_What needs to be done_
Determine which lines of the records include the word "DGND", and copy them.

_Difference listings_
_ _ _ _

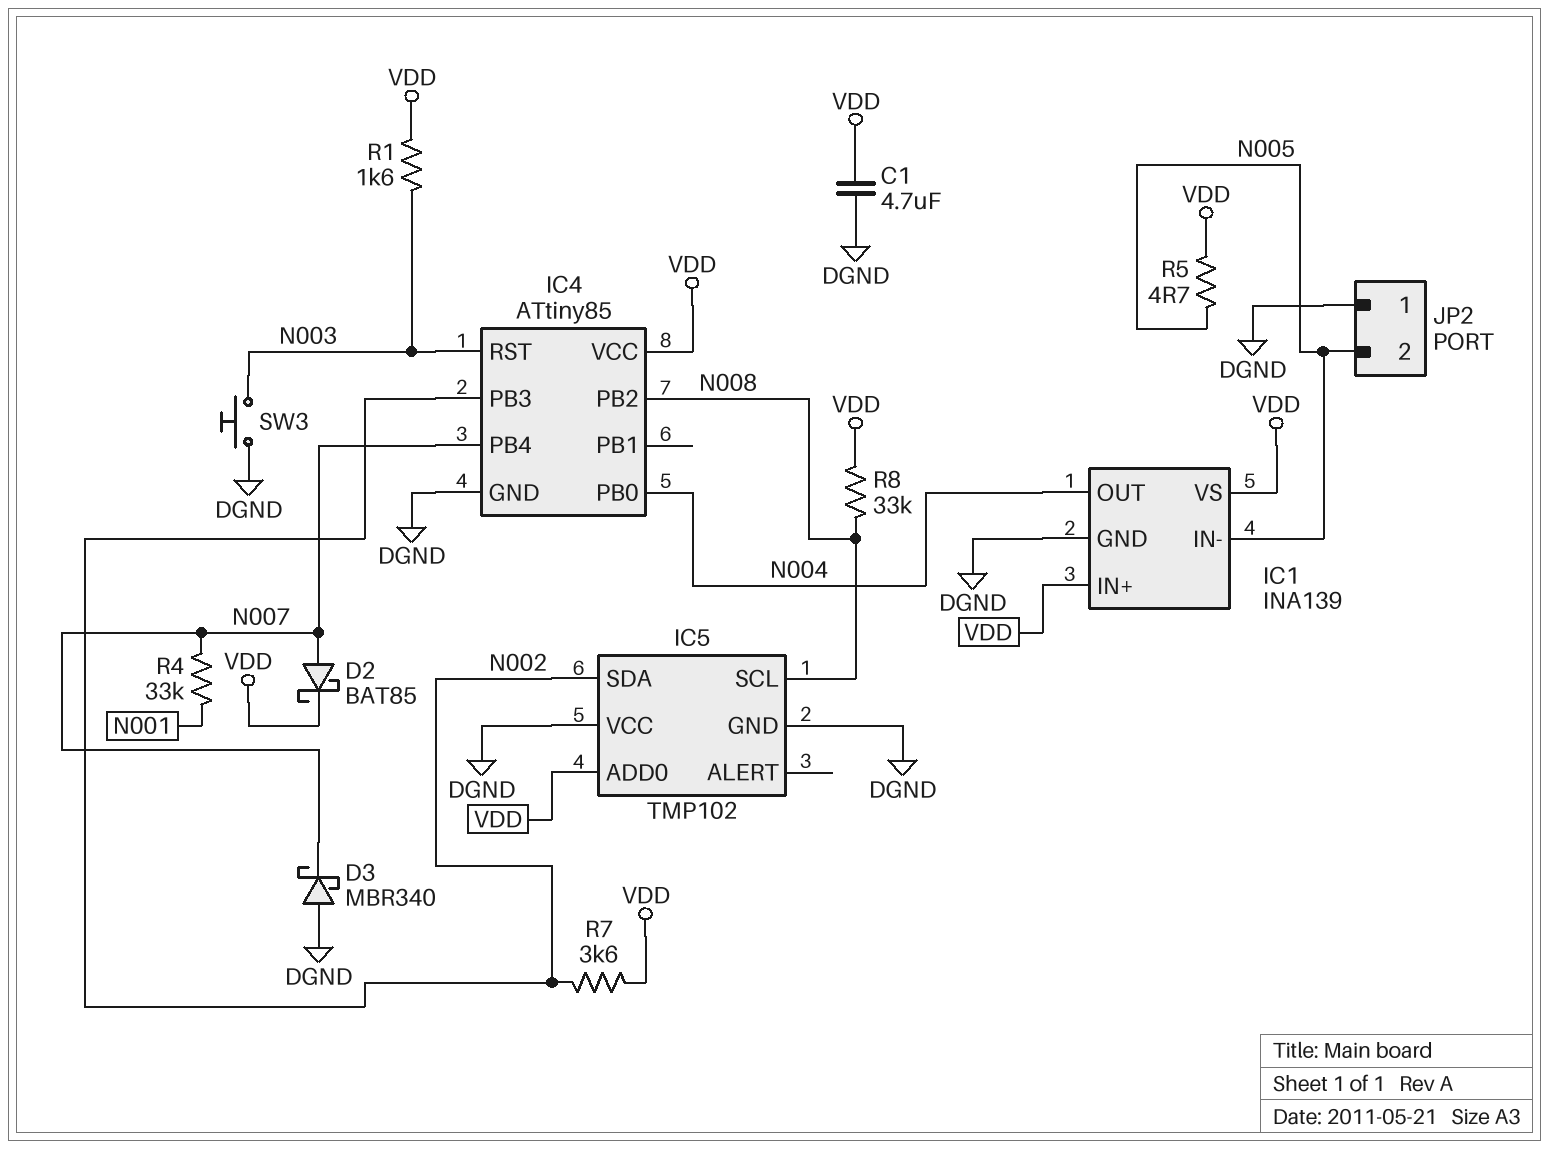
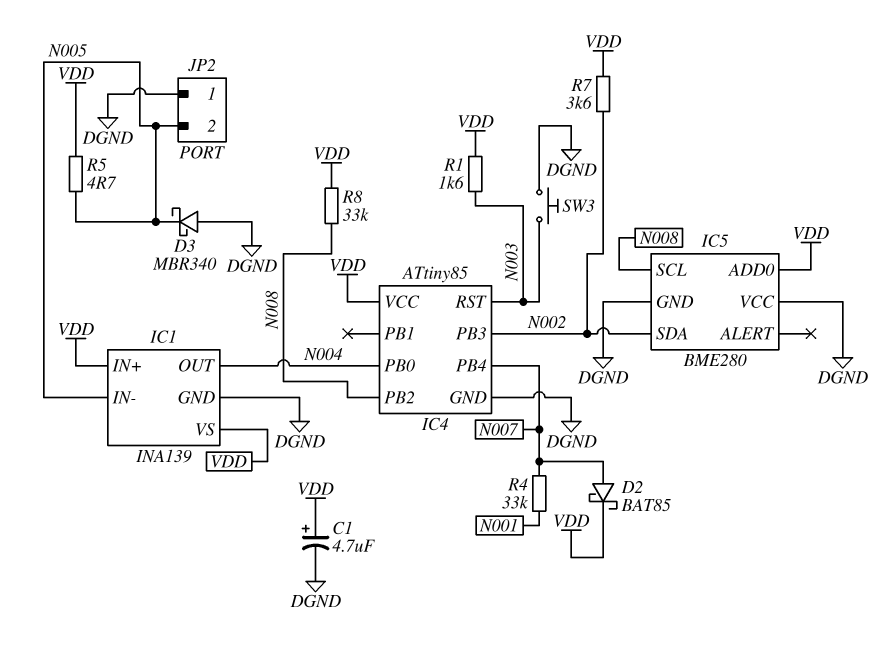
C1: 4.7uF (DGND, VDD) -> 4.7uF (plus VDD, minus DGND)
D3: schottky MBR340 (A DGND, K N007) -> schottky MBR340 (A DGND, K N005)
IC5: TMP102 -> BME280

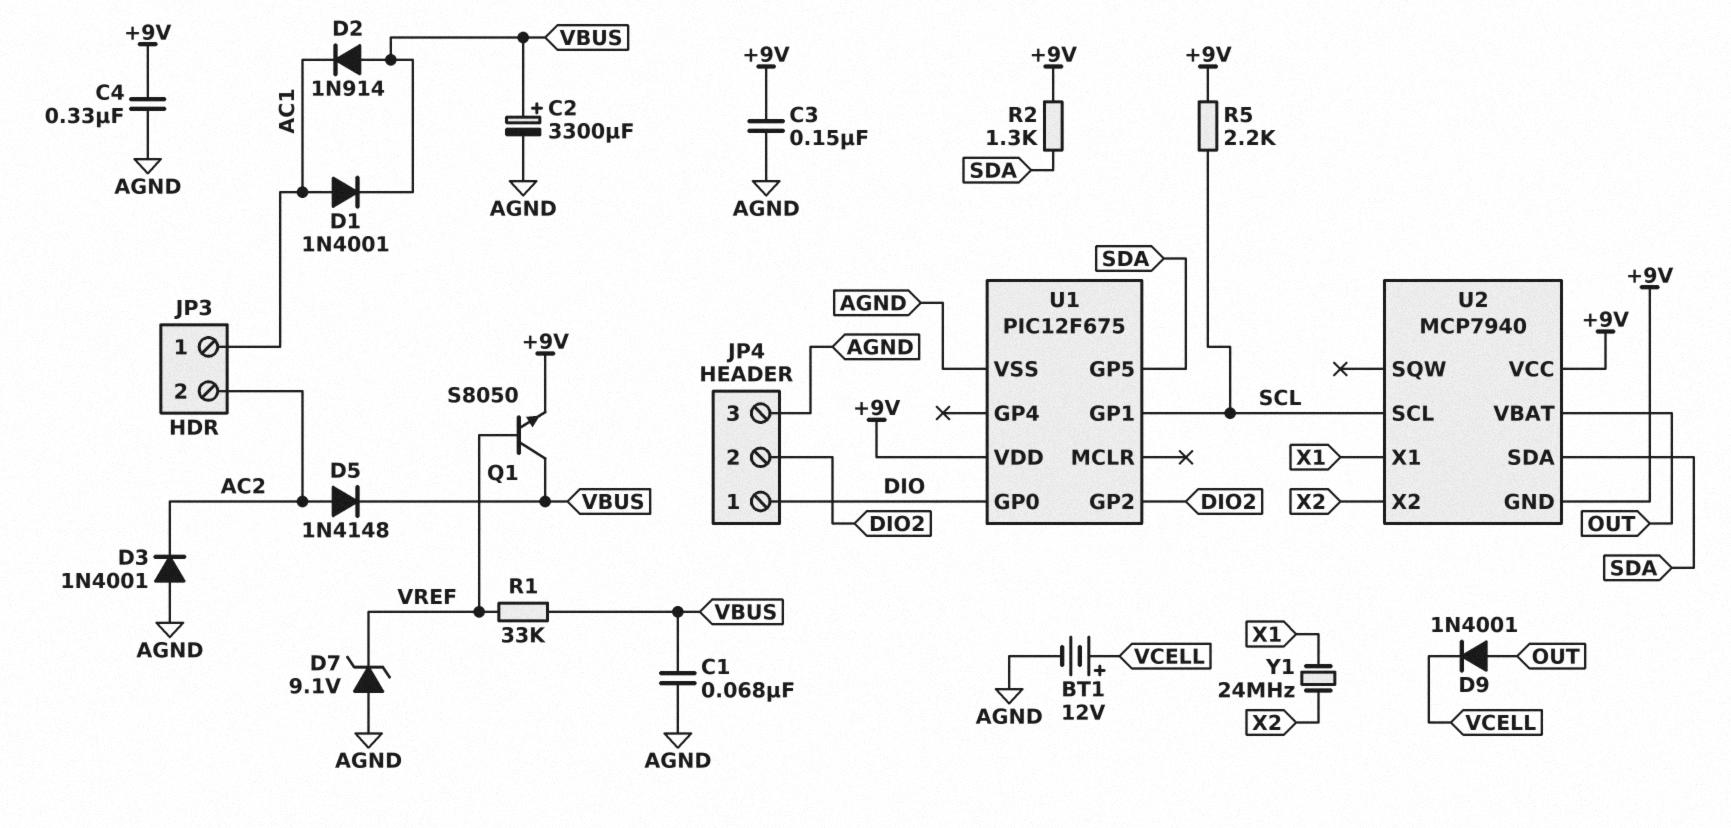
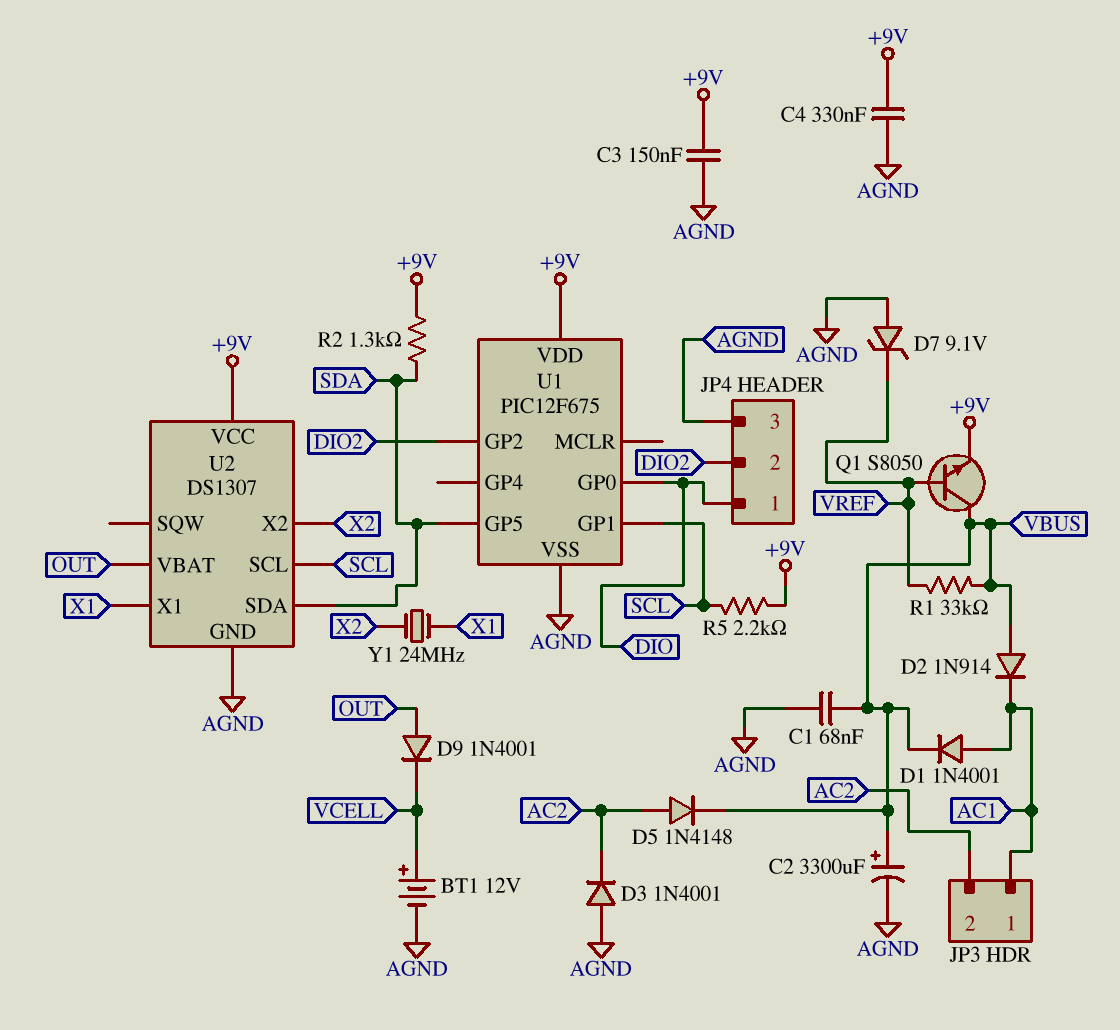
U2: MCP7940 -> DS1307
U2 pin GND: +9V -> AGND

_ _ _ _

_Solution to this task_
C1: 4.7uF (DGND, VDD) -> 4.7uF (plus VDD, minus DGND)
D3: schottky MBR340 (A DGND, K N007) -> schottky MBR340 (A DGND, K N005)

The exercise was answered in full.